EXTRACTED ENTRIES »
= Beginning of Section =

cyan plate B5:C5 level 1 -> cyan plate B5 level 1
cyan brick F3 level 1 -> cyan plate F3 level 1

= End of Section =
= Beginning of Section =

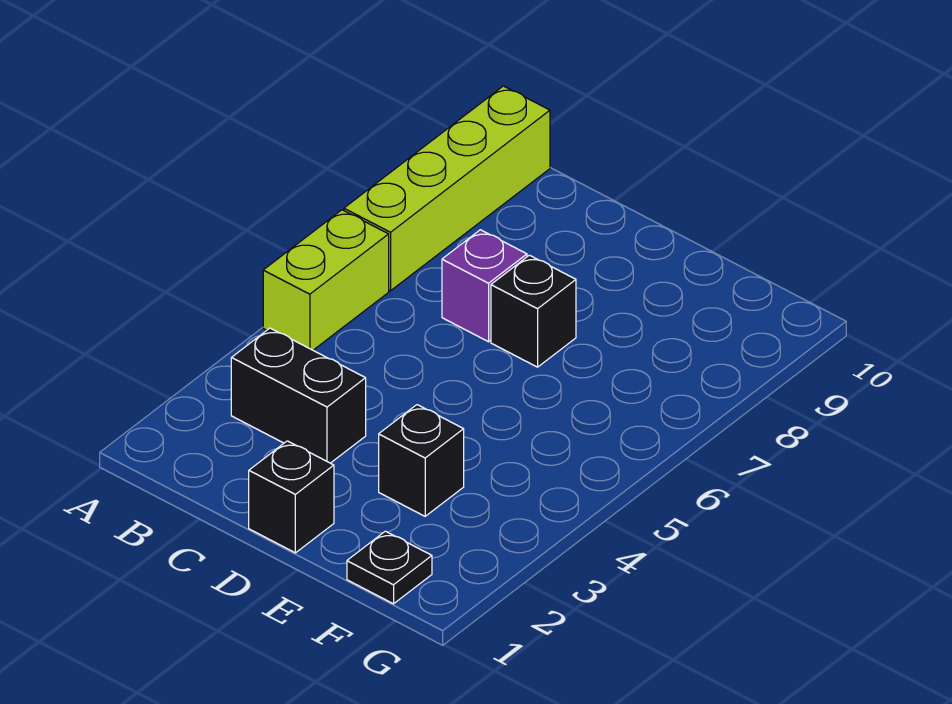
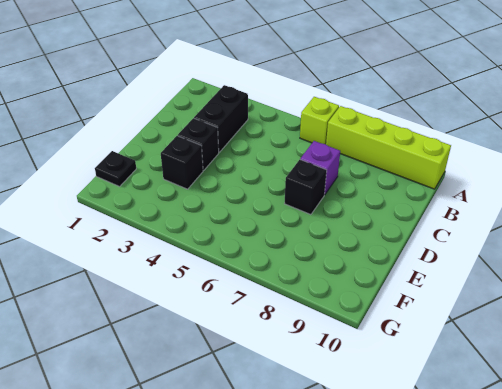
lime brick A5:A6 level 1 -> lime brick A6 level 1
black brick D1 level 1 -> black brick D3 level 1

= End of Section =

WHAT YOU WILL DO » Quote the listing above, but only from the line that shows "lime brick A5:A6" through the line that shows "black brick D1".

ANSWER BOX »
lime brick A5:A6 level 1 -> lime brick A6 level 1
black brick D1 level 1 -> black brick D3 level 1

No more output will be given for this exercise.